§ INFORMATION SHOWN:
--------------------------------

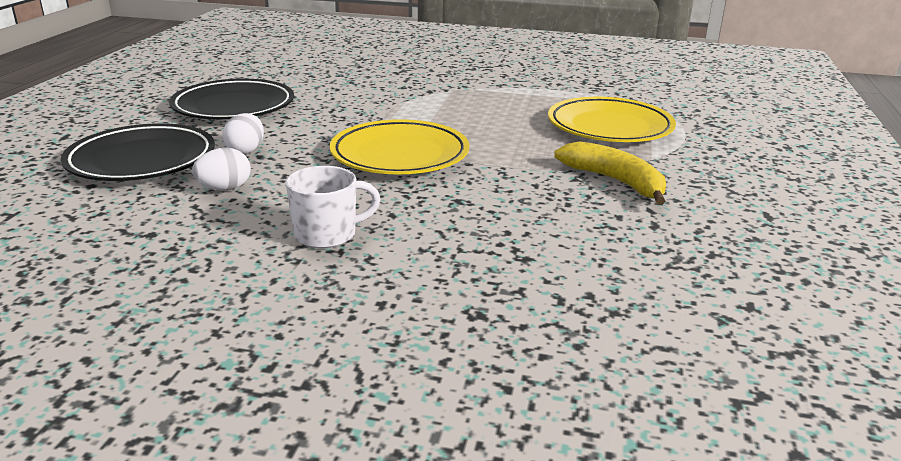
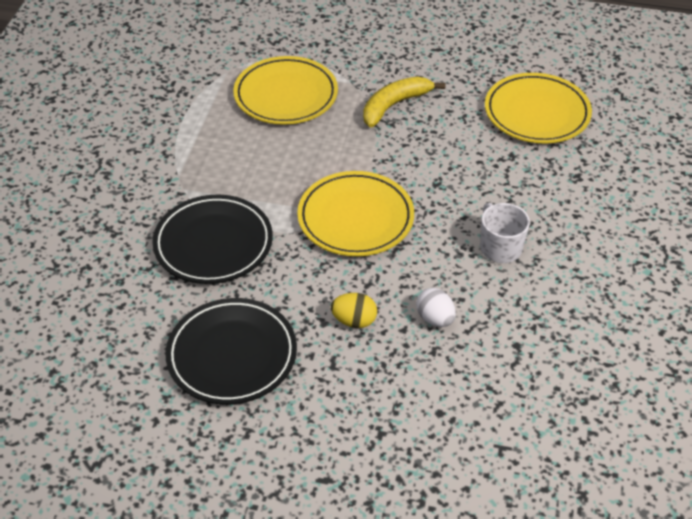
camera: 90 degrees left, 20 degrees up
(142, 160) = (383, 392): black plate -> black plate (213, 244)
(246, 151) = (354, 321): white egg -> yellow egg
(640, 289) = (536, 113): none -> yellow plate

--------------------------------

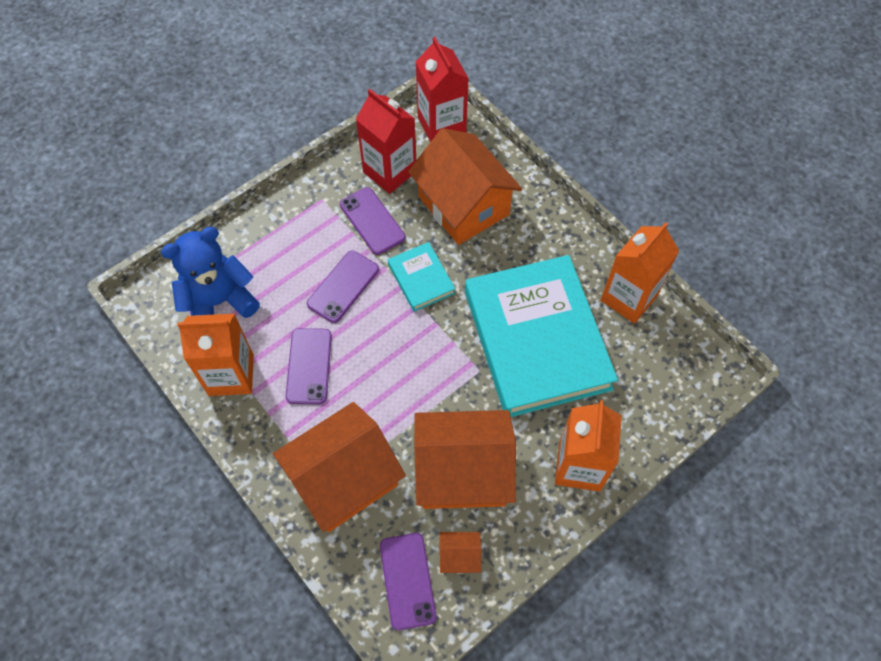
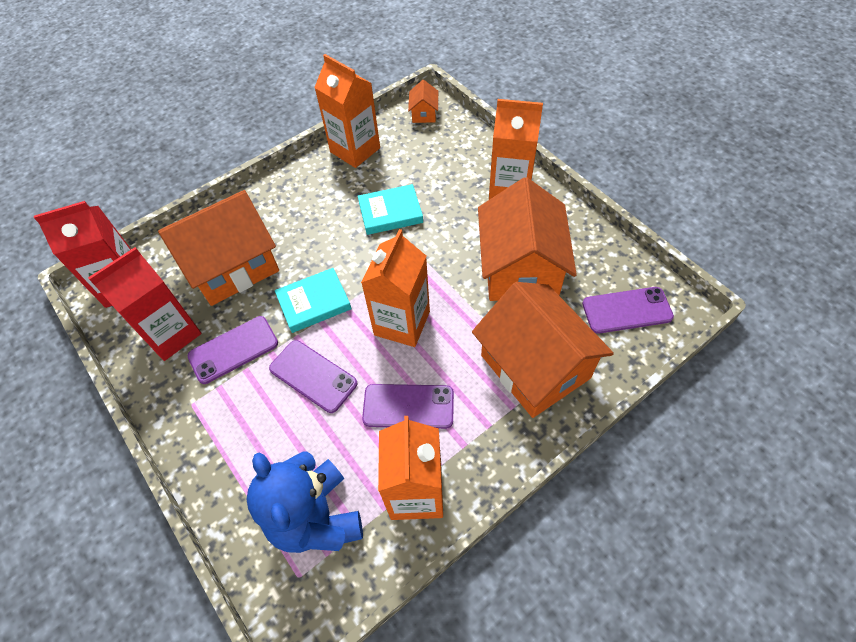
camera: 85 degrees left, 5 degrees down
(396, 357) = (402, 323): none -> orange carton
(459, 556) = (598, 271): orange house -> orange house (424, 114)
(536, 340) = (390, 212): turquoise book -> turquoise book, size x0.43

--------------------------------

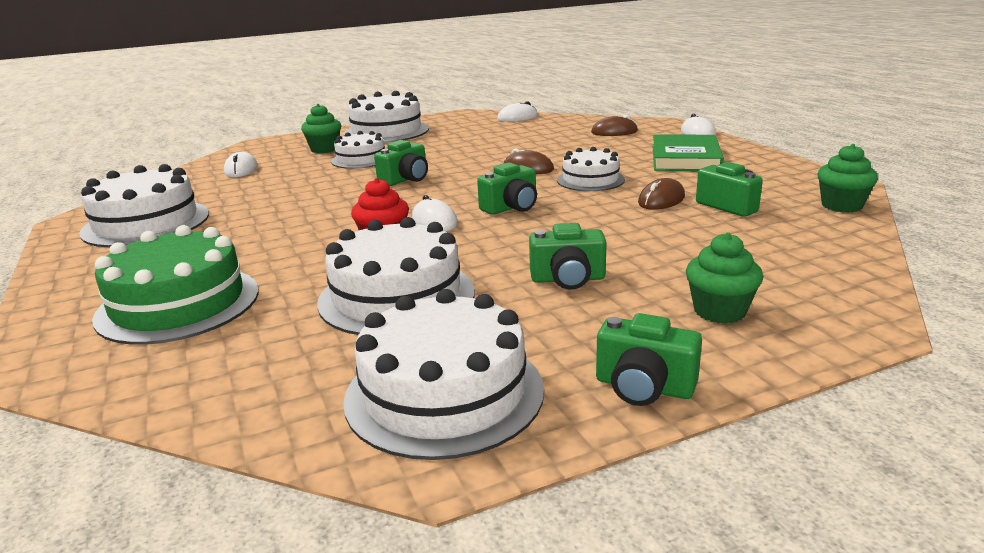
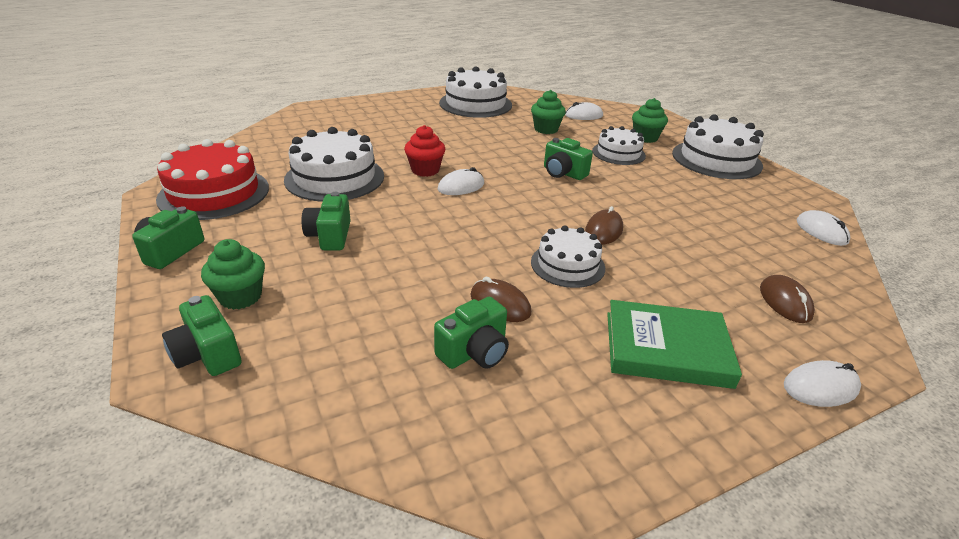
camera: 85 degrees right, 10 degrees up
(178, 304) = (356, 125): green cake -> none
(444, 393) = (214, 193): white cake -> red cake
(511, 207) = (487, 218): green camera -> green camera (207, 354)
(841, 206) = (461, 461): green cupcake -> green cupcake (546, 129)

--------------------------------

§ WHAT IS REQUIRED:
Once you find the line with "(178, 304) = (356, 125): green cake -> none" above, print it and every line after it up to and including the line with "(841, 206) = (461, 461): green", exactly as written and nothing else.

§ RESULT FOR THIS EXERCISE:
(178, 304) = (356, 125): green cake -> none
(444, 393) = (214, 193): white cake -> red cake
(511, 207) = (487, 218): green camera -> green camera (207, 354)
(841, 206) = (461, 461): green cupcake -> green cupcake (546, 129)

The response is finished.